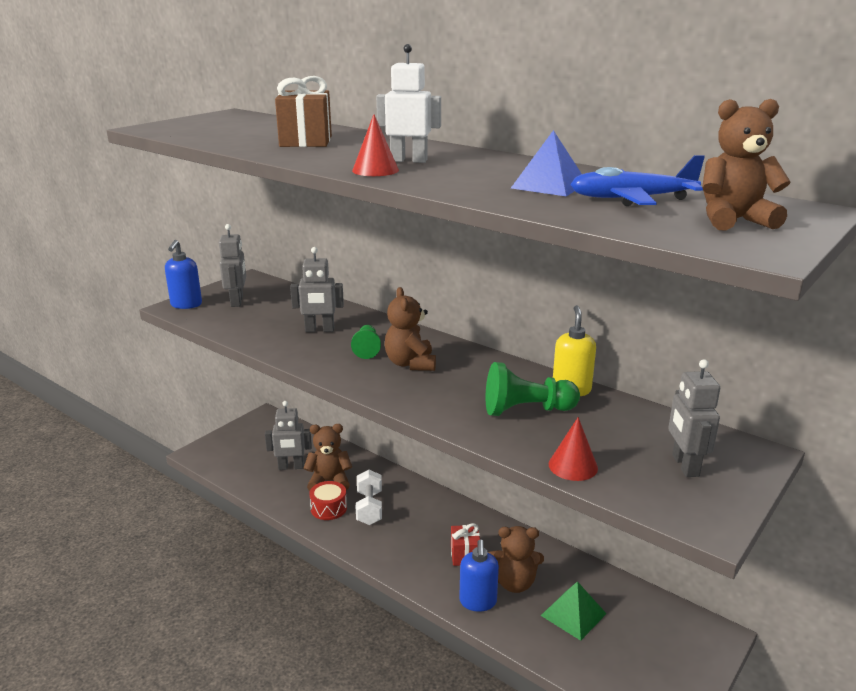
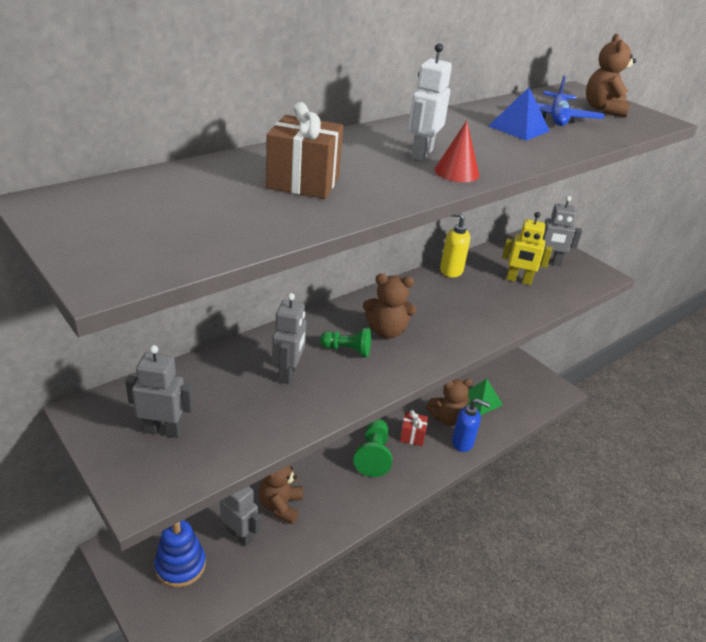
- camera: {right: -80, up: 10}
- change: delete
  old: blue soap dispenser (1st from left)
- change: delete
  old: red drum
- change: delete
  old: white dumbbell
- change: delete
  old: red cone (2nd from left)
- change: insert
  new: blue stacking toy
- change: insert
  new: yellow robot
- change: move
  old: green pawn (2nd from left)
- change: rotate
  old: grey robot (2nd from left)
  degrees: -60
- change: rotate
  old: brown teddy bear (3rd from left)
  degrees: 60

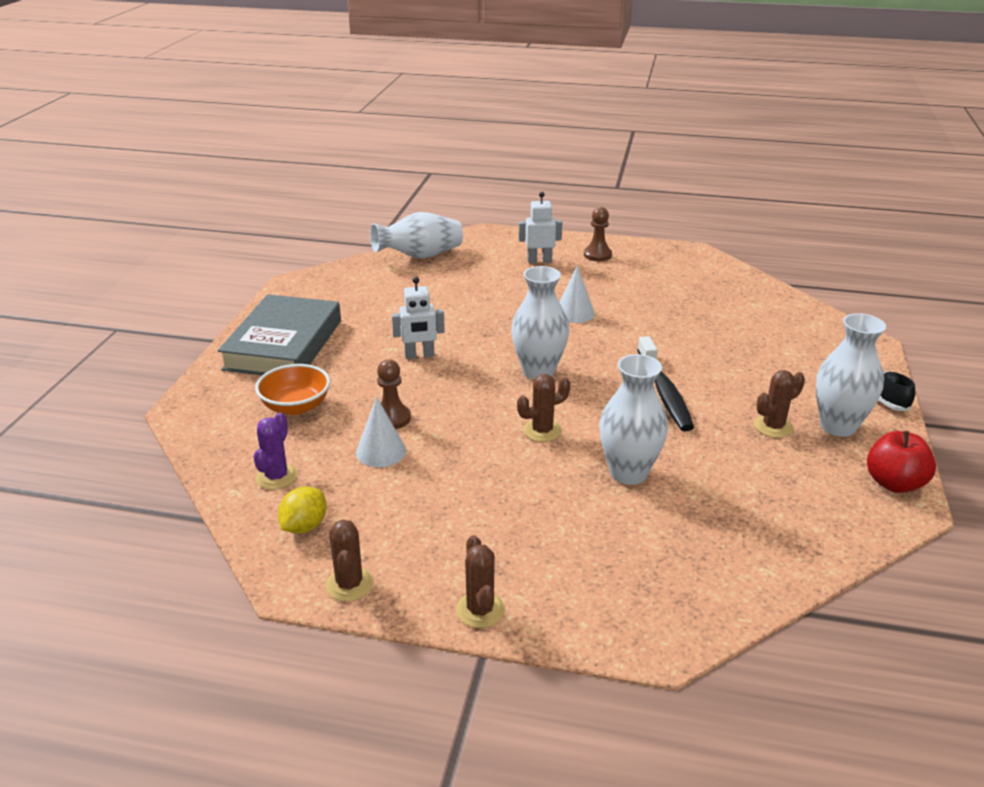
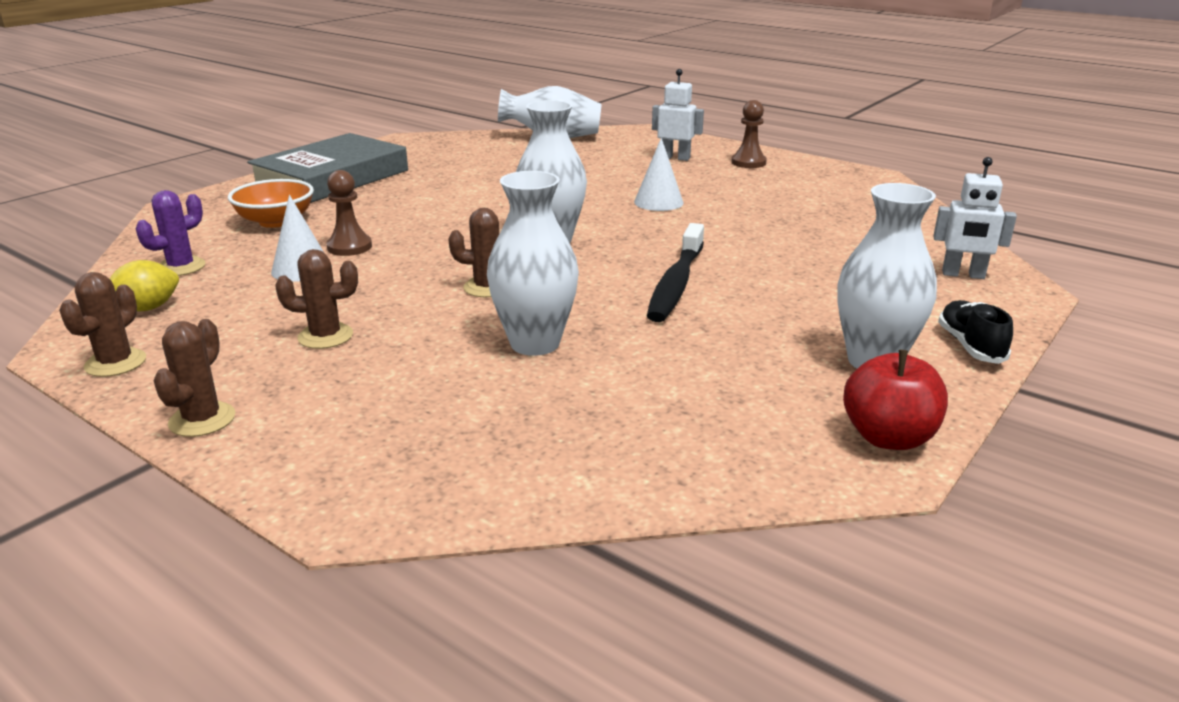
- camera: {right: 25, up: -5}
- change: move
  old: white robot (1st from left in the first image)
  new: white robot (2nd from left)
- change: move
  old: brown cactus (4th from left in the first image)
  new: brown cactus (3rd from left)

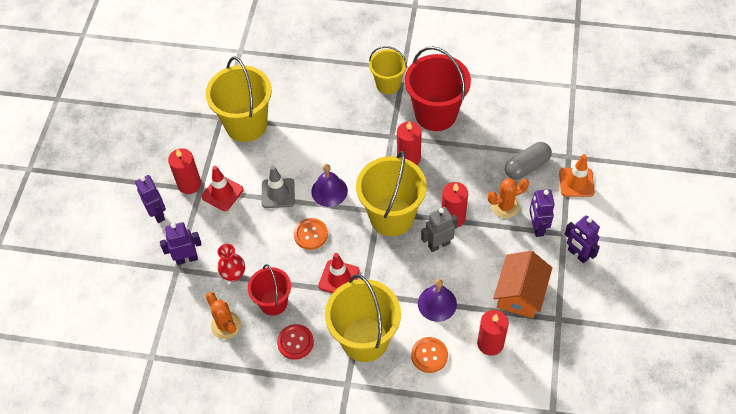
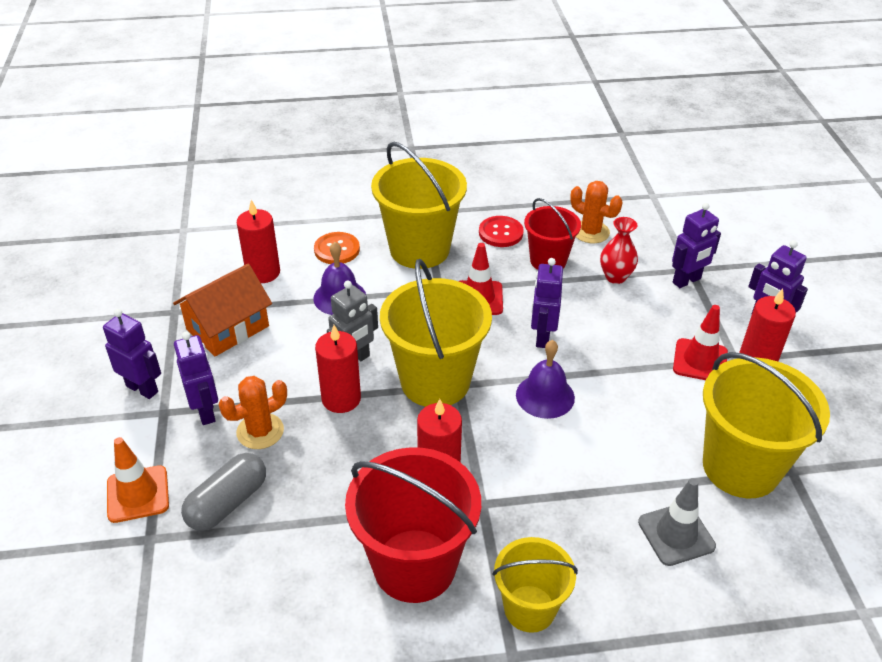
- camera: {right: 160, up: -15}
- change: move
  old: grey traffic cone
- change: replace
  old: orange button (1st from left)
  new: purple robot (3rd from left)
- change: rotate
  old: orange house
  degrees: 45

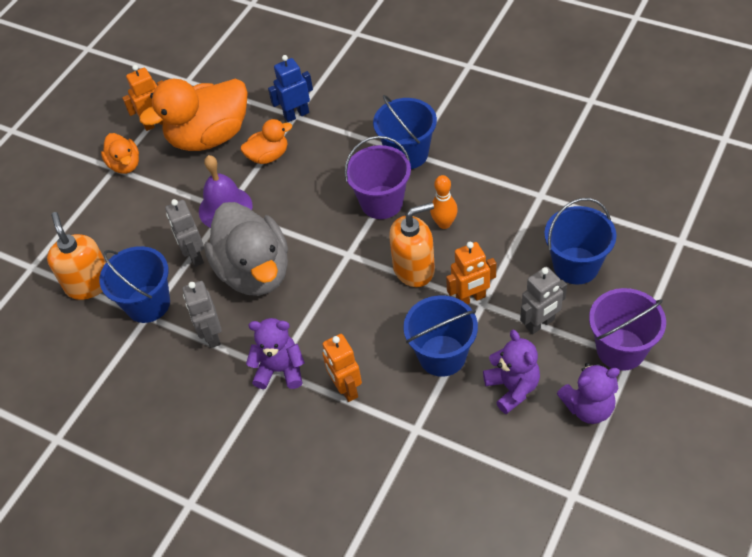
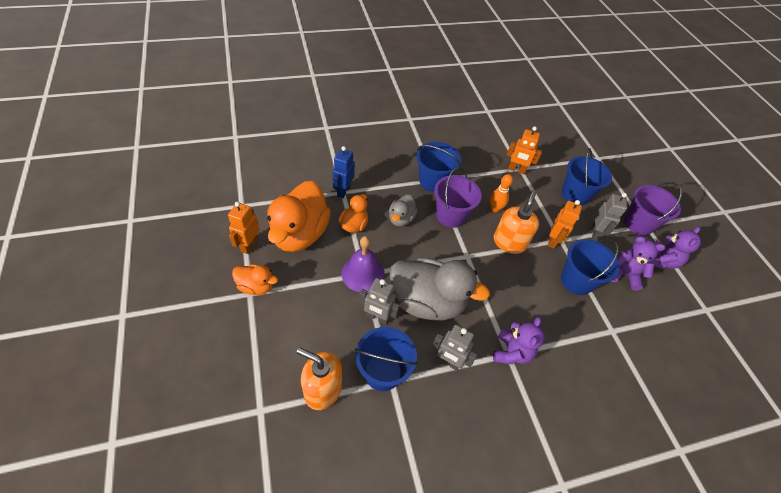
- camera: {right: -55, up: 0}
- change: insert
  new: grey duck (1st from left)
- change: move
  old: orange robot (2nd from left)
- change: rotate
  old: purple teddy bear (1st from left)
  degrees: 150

§ **TASK REQUIREMENTS**: All lines with the word "blue" must be located in the data and copied.

§ **TASK OUTPUT**:
  old: blue soap dispenser (1st from left)
  new: blue stacking toy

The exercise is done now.